WHAT THE TASK REQUIRES: Set down all of the lines below character for character, and leave the pictures out of your answer.

DATA EXCERPTS:
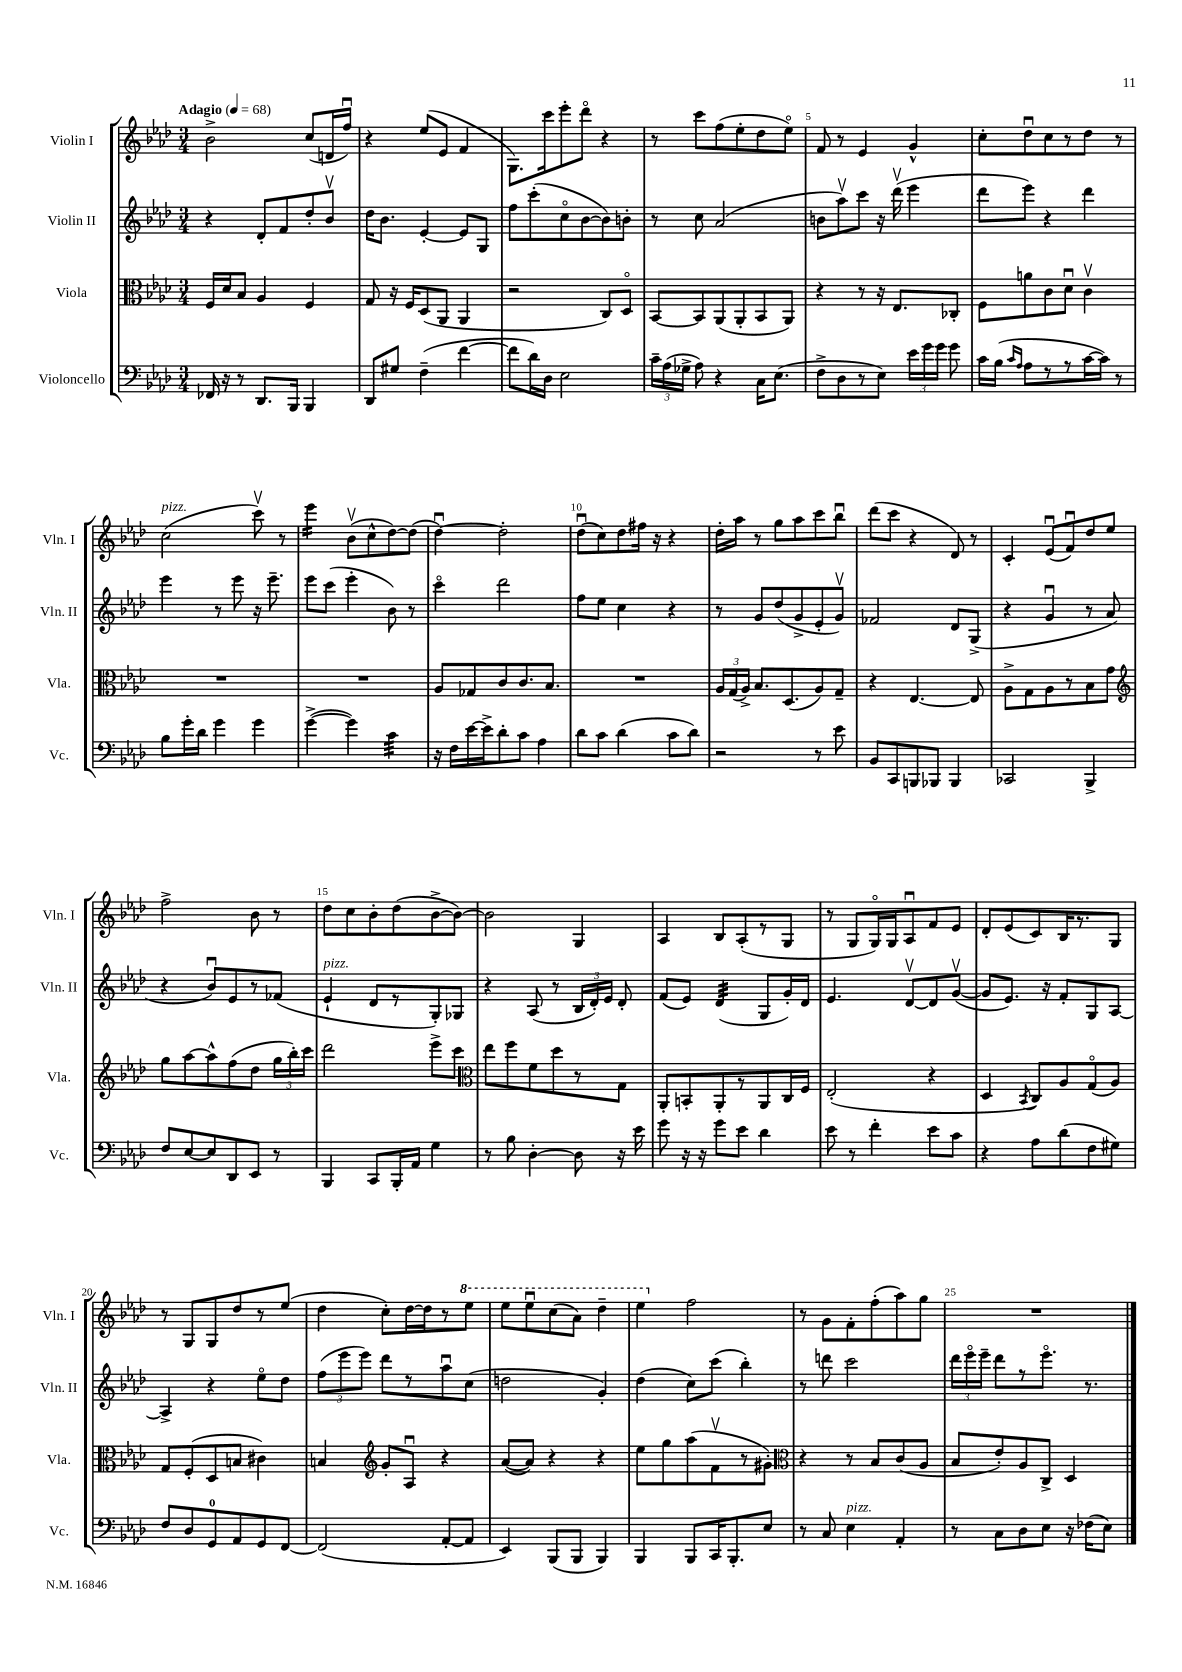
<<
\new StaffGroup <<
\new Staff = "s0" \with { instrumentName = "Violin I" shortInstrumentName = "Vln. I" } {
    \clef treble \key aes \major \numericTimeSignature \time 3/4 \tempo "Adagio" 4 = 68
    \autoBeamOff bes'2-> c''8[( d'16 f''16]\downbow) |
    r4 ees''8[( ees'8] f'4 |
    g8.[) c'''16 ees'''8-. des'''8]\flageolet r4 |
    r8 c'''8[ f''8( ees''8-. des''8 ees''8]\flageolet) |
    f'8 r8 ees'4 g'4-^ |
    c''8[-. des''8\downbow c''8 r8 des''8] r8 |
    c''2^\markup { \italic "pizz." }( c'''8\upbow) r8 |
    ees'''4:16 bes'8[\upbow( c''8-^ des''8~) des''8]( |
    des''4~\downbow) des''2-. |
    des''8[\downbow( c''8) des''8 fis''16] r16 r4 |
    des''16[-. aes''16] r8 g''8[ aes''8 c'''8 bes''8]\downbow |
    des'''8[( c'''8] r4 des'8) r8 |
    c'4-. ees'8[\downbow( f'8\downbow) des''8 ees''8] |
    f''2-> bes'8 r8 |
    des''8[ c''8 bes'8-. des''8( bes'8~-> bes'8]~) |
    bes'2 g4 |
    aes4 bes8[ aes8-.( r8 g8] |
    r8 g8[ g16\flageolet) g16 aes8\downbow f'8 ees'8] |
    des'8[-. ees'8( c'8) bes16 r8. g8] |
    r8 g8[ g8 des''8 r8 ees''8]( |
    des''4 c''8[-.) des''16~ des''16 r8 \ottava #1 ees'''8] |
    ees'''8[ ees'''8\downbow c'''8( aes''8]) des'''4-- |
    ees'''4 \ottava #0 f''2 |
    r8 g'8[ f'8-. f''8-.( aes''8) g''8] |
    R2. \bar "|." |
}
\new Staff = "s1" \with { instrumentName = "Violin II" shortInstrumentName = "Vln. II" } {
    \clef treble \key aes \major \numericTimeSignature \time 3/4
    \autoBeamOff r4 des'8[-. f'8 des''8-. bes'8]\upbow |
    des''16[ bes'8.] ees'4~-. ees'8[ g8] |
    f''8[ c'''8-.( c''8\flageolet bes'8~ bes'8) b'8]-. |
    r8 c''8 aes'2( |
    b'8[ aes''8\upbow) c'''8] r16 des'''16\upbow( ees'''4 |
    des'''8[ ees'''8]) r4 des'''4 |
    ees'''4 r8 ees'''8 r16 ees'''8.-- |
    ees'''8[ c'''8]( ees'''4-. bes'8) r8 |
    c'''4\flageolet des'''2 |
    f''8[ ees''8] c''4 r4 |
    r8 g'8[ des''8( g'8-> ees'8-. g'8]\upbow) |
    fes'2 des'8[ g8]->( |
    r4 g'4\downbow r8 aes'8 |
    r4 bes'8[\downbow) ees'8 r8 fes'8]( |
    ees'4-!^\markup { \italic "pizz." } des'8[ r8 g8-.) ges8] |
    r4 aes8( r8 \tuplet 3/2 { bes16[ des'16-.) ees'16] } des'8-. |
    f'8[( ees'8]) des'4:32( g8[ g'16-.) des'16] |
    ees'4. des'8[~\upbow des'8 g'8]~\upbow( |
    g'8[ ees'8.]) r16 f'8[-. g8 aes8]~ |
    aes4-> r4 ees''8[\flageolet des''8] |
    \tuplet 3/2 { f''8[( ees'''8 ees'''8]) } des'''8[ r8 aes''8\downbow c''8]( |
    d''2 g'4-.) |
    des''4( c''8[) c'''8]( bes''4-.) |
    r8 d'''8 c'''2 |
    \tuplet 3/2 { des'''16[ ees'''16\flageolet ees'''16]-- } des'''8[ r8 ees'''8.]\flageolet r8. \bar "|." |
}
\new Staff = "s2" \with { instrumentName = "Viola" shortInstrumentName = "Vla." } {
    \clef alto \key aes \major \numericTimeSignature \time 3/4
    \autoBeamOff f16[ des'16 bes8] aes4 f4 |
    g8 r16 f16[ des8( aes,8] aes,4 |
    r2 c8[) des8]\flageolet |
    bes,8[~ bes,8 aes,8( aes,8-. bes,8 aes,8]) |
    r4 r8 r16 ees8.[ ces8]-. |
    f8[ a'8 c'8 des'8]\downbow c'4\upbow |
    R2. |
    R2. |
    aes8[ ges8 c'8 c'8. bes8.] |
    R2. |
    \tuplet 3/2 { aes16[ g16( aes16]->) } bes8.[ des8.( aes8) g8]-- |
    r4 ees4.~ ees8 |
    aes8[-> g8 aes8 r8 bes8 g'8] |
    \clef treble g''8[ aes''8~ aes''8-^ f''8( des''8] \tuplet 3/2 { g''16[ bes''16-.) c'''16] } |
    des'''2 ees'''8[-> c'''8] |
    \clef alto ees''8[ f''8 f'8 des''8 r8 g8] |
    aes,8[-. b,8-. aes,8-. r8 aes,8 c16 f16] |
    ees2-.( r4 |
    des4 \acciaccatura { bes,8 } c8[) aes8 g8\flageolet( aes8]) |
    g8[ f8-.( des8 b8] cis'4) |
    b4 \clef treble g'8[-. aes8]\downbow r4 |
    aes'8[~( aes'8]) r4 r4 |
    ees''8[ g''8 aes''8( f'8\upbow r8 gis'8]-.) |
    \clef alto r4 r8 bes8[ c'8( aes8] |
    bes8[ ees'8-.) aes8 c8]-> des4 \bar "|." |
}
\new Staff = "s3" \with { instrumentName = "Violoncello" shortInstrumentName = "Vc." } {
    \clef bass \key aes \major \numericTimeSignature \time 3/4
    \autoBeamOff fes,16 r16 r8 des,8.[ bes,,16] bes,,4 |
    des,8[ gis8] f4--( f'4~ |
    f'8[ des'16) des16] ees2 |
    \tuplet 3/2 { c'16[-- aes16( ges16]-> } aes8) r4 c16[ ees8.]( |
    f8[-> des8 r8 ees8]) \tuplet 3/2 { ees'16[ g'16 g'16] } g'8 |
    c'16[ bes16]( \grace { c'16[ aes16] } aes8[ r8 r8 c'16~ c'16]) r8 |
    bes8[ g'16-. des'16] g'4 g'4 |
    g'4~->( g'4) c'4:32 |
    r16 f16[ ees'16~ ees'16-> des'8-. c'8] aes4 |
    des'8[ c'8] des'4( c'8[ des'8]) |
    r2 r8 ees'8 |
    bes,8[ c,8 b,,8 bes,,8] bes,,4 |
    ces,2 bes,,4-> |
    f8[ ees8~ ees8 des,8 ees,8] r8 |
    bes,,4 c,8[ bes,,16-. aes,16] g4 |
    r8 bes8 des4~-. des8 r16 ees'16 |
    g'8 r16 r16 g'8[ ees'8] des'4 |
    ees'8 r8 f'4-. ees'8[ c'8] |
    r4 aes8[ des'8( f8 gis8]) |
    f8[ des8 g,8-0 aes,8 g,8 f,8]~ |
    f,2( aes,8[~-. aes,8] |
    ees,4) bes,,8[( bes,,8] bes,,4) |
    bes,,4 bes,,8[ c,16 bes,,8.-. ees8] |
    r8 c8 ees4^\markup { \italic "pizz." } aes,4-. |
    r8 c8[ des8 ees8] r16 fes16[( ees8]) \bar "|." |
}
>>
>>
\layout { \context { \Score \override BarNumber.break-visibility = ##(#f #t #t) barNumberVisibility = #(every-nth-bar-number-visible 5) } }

TASK RESPONSE:
<<
\new StaffGroup <<
\new Staff = "s0" \with { instrumentName = "Violin I" shortInstrumentName = "Vln. I" } {
    \clef treble \key aes \major \numericTimeSignature \time 3/4 \tempo "Adagio" 4 = 68
    \autoBeamOff bes'2-> c''8[( d'16 f''16]\downbow) |
    r4 ees''8[( ees'8] f'4 |
    g8.[) c'''16 ees'''8-. des'''8]\flageolet r4 |
    r8 c'''8[ f''8( ees''8-. des''8 ees''8]\flageolet) |
    f'8 r8 ees'4 g'4-^ |
    c''8[-. des''8\downbow c''8 r8 des''8] r8 |
    c''2^\markup { \italic "pizz." }( c'''8\upbow) r8 |
    ees'''4:16 bes'8[\upbow( c''8-^ des''8~) des''8]( |
    des''4~\downbow) des''2-. |
    des''8[\downbow( c''8) des''8 fis''16] r16 r4 |
    des''16[-. aes''16] r8 g''8[ aes''8 c'''8 bes''8]\downbow |
    des'''8[( c'''8] r4 des'8) r8 |
    c'4-. ees'8[\downbow( f'8\downbow) des''8 ees''8] |
    f''2-> bes'8 r8 |
    des''8[ c''8 bes'8-. des''8( bes'8~-> bes'8]~) |
    bes'2 g4 |
    aes4 bes8[ aes8-.( r8 g8] |
    r8 g8[ g16\flageolet) g16 aes8\downbow f'8 ees'8] |
    des'8[-. ees'8( c'8) bes16 r8. g8] |
    r8 g8[ g8 des''8 r8 ees''8]( |
    des''4 c''8[-.) des''16~ des''16 r8 \ottava #1 ees'''8] |
    ees'''8[ ees'''8\downbow c'''8( aes''8]) des'''4-- |
    ees'''4 \ottava #0 f''2 |
    r8 g'8[ f'8-. f''8-.( aes''8) g''8] |
    R2. \bar "|." |
}
\new Staff = "s1" \with { instrumentName = "Violin II" shortInstrumentName = "Vln. II" } {
    \clef treble \key aes \major \numericTimeSignature \time 3/4
    \autoBeamOff r4 des'8[-. f'8 des''8-. bes'8]\upbow |
    des''16[ bes'8.] ees'4~-. ees'8[ g8] |
    f''8[ c'''8-.( c''8\flageolet bes'8~ bes'8) b'8]-. |
    r8 c''8 aes'2( |
    b'8[ aes''8\upbow) c'''8] r16 des'''16\upbow( ees'''4 |
    des'''8[ ees'''8]) r4 des'''4 |
    ees'''4 r8 ees'''8 r16 ees'''8.-- |
    ees'''8[ c'''8]( ees'''4-. bes'8) r8 |
    c'''4\flageolet des'''2 |
    f''8[ ees''8] c''4 r4 |
    r8 g'8[ des''8( g'8-> ees'8-. g'8]\upbow) |
    fes'2 des'8[ g8]->( |
    r4 g'4\downbow r8 aes'8 |
    r4 bes'8[\downbow) ees'8 r8 fes'8]( |
    ees'4-!^\markup { \italic "pizz." } des'8[ r8 g8-.) ges8] |
    r4 aes8( r8 \tuplet 3/2 { bes16[ des'16-.) ees'16] } des'8-. |
    f'8[( ees'8]) des'4:32( g8[ g'16-.) des'16] |
    ees'4. des'8[~\upbow des'8 g'8]~\upbow( |
    g'8[ ees'8.]) r16 f'8[-. g8 aes8]~ |
    aes4-> r4 ees''8[\flageolet des''8] |
    \tuplet 3/2 { f''8[( ees'''8 ees'''8]) } des'''8[ r8 aes''8\downbow c''8]( |
    d''2 g'4-.) |
    des''4( c''8[) c'''8]( bes''4-.) |
    r8 d'''8 c'''2 |
    \tuplet 3/2 { des'''16[ ees'''16\flageolet ees'''16]-- } des'''8[ r8 ees'''8.]\flageolet r8. \bar "|." |
}
\new Staff = "s2" \with { instrumentName = "Viola" shortInstrumentName = "Vla." } {
    \clef alto \key aes \major \numericTimeSignature \time 3/4
    \autoBeamOff f16[ des'16 bes8] aes4 f4 |
    g8 r16 f16[ des8( aes,8] aes,4 |
    r2 c8[) des8]\flageolet |
    bes,8[~ bes,8 aes,8( aes,8-. bes,8 aes,8]) |
    r4 r8 r16 ees8.[ ces8]-. |
    f8[ a'8 c'8 des'8]\downbow c'4\upbow |
    R2. |
    R2. |
    aes8[ ges8 c'8 c'8. bes8.] |
    R2. |
    \tuplet 3/2 { aes16[ g16( aes16]->) } bes8.[ des8.( aes8) g8]-- |
    r4 ees4.~ ees8 |
    aes8[-> g8 aes8 r8 bes8 g'8] |
    \clef treble g''8[ aes''8~ aes''8-^ f''8( des''8] \tuplet 3/2 { g''16[ bes''16-.) c'''16] } |
    des'''2 ees'''8[-> c'''8] |
    \clef alto ees''8[ f''8 f'8 des''8 r8 g8] |
    aes,8[-. b,8-. aes,8-. r8 aes,8 c16 f16] |
    ees2-.( r4 |
    des4 \acciaccatura { bes,8 } c8[) aes8 g8\flageolet( aes8]) |
    g8[ f8-.( des8 b8] cis'4) |
    b4 \clef treble g'8[-. aes8]\downbow r4 |
    aes'8[~( aes'8]) r4 r4 |
    ees''8[ g''8 aes''8( f'8\upbow r8 gis'8]-.) |
    \clef alto r4 r8 bes8[ c'8( aes8] |
    bes8[ ees'8-.) aes8 c8]-> des4 \bar "|." |
}
\new Staff = "s3" \with { instrumentName = "Violoncello" shortInstrumentName = "Vc." } {
    \clef bass \key aes \major \numericTimeSignature \time 3/4
    \autoBeamOff fes,16 r16 r8 des,8.[ bes,,16] bes,,4 |
    des,8[ gis8] f4--( f'4~ |
    f'8[ des'16) des16] ees2 |
    \tuplet 3/2 { c'16[-- aes16( ges16]-> } aes8) r4 c16[ ees8.]( |
    f8[-> des8 r8 ees8]) \tuplet 3/2 { ees'16[ g'16 g'16] } g'8 |
    c'16[ bes16]( \grace { c'16[ aes16] } aes8[ r8 r8 c'16~ c'16]) r8 |
    bes8[ g'16-. des'16] g'4 g'4 |
    g'4~->( g'4) c'4:32 |
    r16 f16[ ees'16~ ees'16-> des'8-. c'8] aes4 |
    des'8[ c'8] des'4( c'8[ des'8]) |
    r2 r8 ees'8 |
    bes,8[ c,8 b,,8 bes,,8] bes,,4 |
    ces,2 bes,,4-> |
    f8[ ees8~ ees8 des,8 ees,8] r8 |
    bes,,4 c,8[ bes,,16-. aes,16] g4 |
    r8 bes8 des4~-. des8 r16 ees'16 |
    g'8 r16 r16 g'8[ ees'8] des'4 |
    ees'8 r8 f'4-. ees'8[ c'8] |
    r4 aes8[ des'8( f8 gis8]) |
    f8[ des8 g,8-0 aes,8 g,8 f,8]~ |
    f,2( aes,8[~-. aes,8] |
    ees,4) bes,,8[( bes,,8] bes,,4) |
    bes,,4 bes,,8[ c,16 bes,,8.-. ees8] |
    r8 c8 ees4^\markup { \italic "pizz." } aes,4-. |
    r8 c8[ des8 ees8] r16 fes16[( ees8]) \bar "|." |
}
>>
>>
\layout { \context { \Score \override BarNumber.break-visibility = ##(#f #t #t) barNumberVisibility = #(every-nth-bar-number-visible 5) } }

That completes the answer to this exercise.